* Exercise instructions
Your output should contain every record, unchanged.
"""
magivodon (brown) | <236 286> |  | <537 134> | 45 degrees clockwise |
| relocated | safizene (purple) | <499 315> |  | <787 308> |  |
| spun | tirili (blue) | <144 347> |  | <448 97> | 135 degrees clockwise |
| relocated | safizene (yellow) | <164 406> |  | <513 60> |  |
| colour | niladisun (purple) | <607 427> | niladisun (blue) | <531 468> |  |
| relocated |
"""
* Exercise response
magivodon (brown) | <236 286> |  | <537 134> | 45 degrees clockwise |
| relocated | safizene (purple) | <499 315> |  | <787 308> |  |
| spun | tirili (blue) | <144 347> |  | <448 97> | 135 degrees clockwise |
| relocated | safizene (yellow) | <164 406> |  | <513 60> |  |
| colour | niladisun (purple) | <607 427> | niladisun (blue) | <531 468> |  |
| relocated |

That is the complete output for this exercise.